--- Records to use Enclosed Below ---

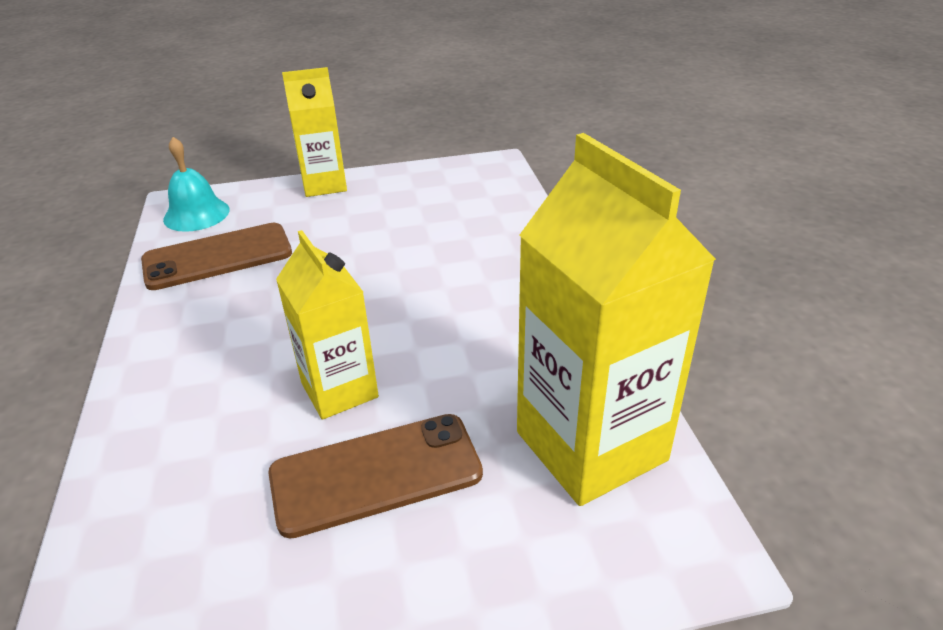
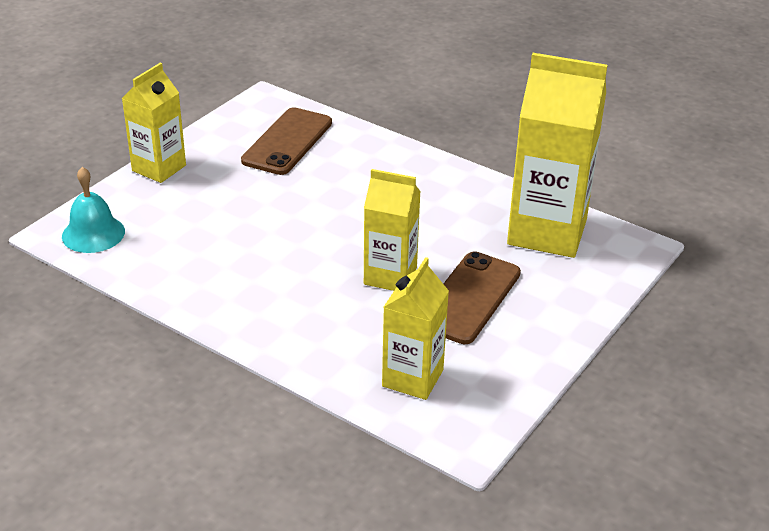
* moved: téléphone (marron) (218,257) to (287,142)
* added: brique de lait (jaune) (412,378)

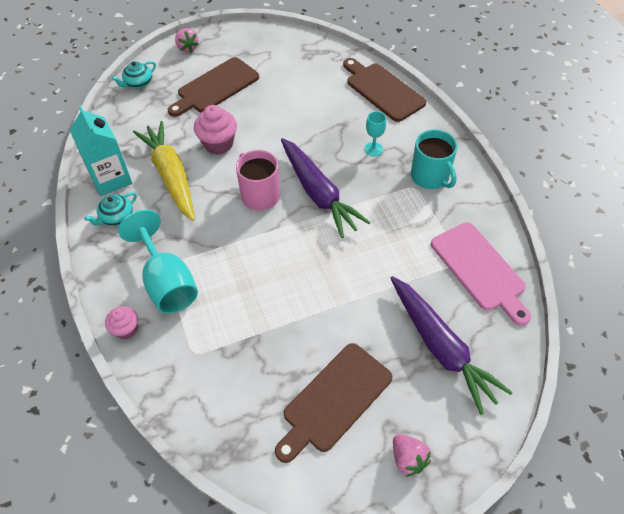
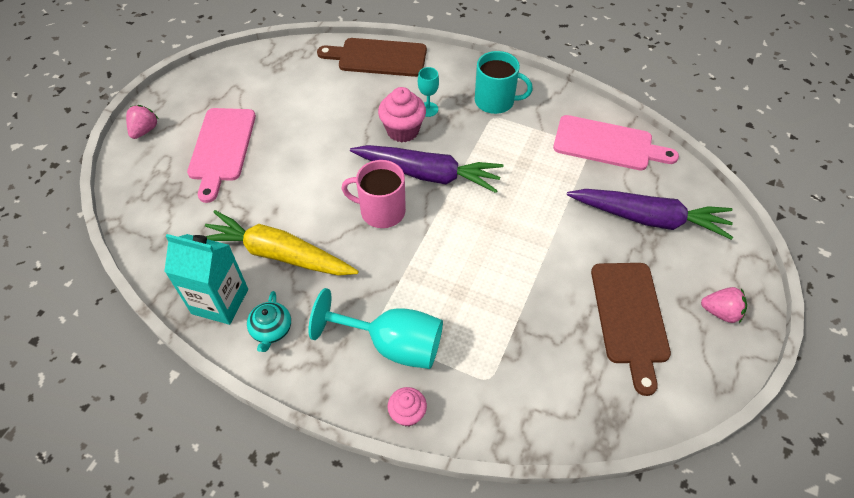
* turned: fraise (rose) (187,48) = (145,130) 90 degrees counterclockwise
* recoloured: planche à découper (marron) (215,87) to planche à découper (rose) (222,148)
* removed: théière (turquoise) (138,83)
* moved: muffin (rose) (218,144) to (402,130)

--- End of Enclosed Records to use ---

Which lines of the records above contain the word "rose"? Report each one.

* turned: fraise (rose) (187,48) = (145,130) 90 degrees counterclockwise
* recoloured: planche à découper (marron) (215,87) to planche à découper (rose) (222,148)
* moved: muffin (rose) (218,144) to (402,130)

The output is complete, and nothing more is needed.